— Goal of the exercise —
The listing below is to be given again in full and word for word, without its images.

==*==

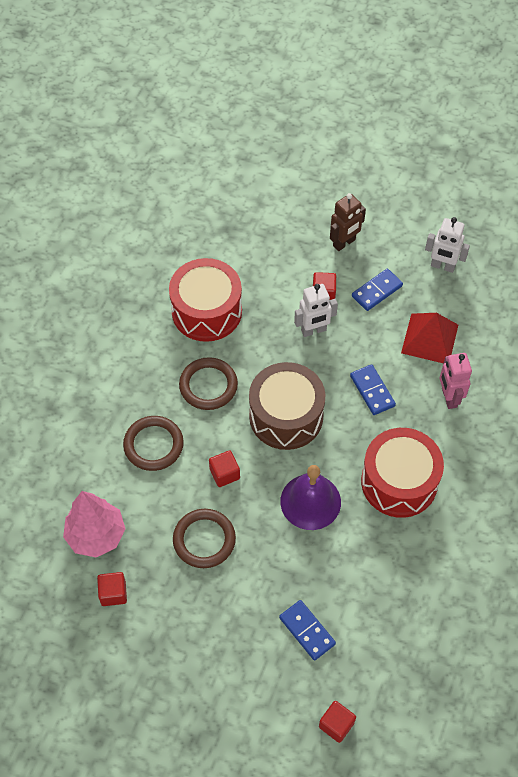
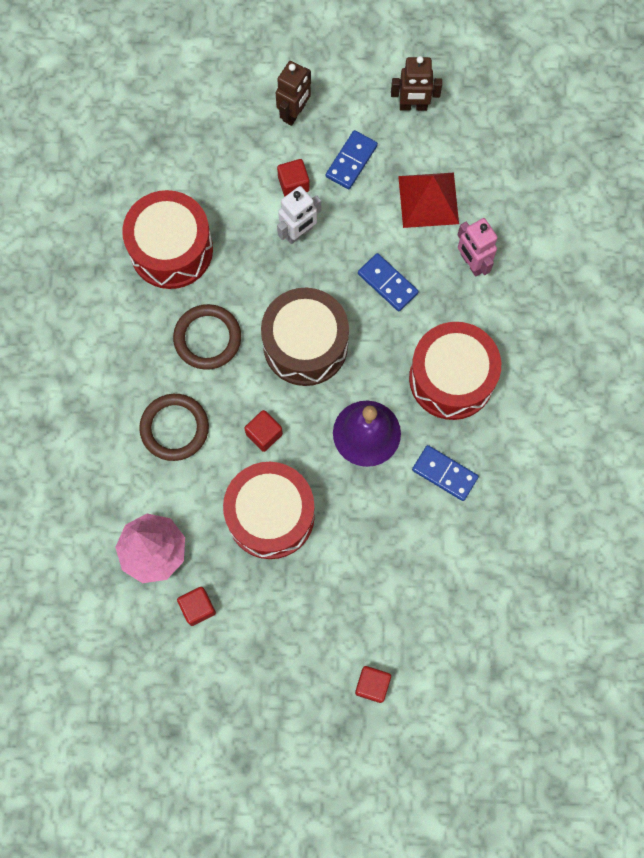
camera: 20 degrees left, 15 degrees up
(204, 540) = (270, 515): brown ring -> red drum
(307, 631) = (413, 575): blue domino -> blue domino (444, 474)
(336, 724) = (477, 660): red cube -> red cube (372, 685)
(442, 266) = (413, 106): white robot -> brown robot

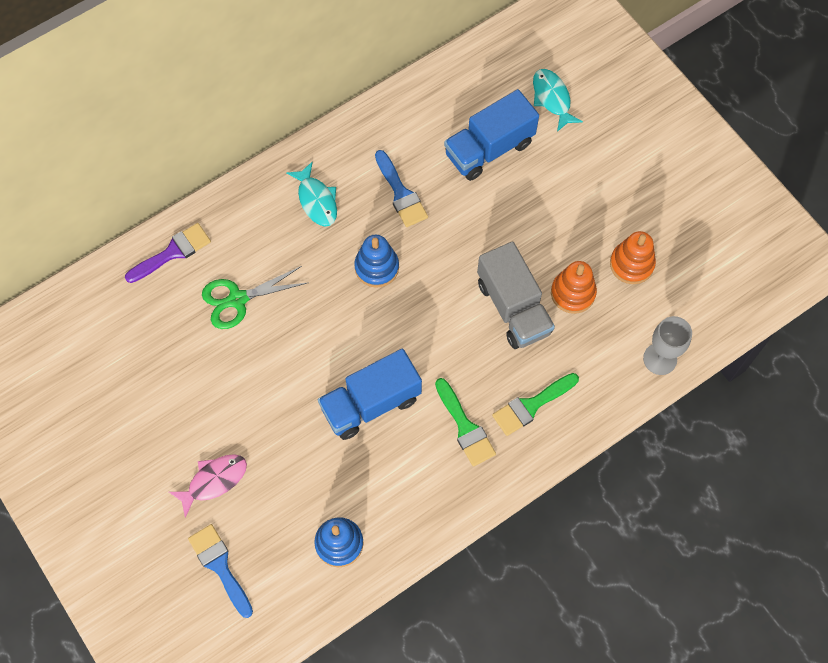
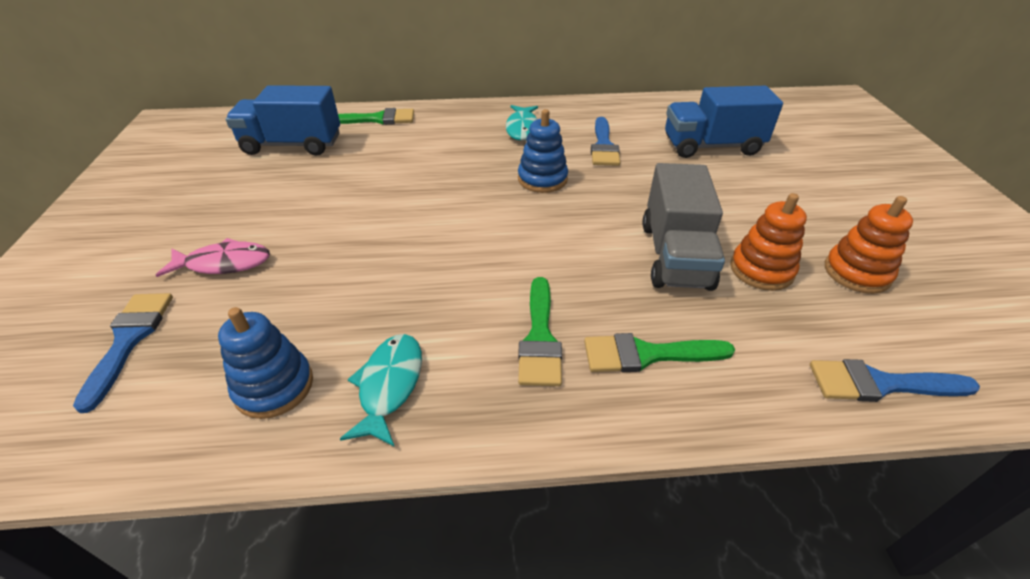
camera: 30 degrees right, 25 degrees down
(173, 252) = (377, 119): purple brush -> green brush
(237, 299) = (397, 157): green scissors -> none
(371, 403) = (446, 270): blue truck -> blue truck (292, 145)
(552, 98) = (796, 137): turquoise fish -> turquoise fish (389, 385)
(660, 359) = (880, 384): grey goblet -> blue brush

==*==

— Output for this task —
camera: 20 degrees left, 15 degrees up
(204, 540) = (270, 515): brown ring -> red drum
(307, 631) = (413, 575): blue domino -> blue domino (444, 474)
(336, 724) = (477, 660): red cube -> red cube (372, 685)
(442, 266) = (413, 106): white robot -> brown robot

camera: 30 degrees right, 25 degrees down
(173, 252) = (377, 119): purple brush -> green brush
(237, 299) = (397, 157): green scissors -> none
(371, 403) = (446, 270): blue truck -> blue truck (292, 145)
(552, 98) = (796, 137): turquoise fish -> turquoise fish (389, 385)
(660, 359) = (880, 384): grey goblet -> blue brush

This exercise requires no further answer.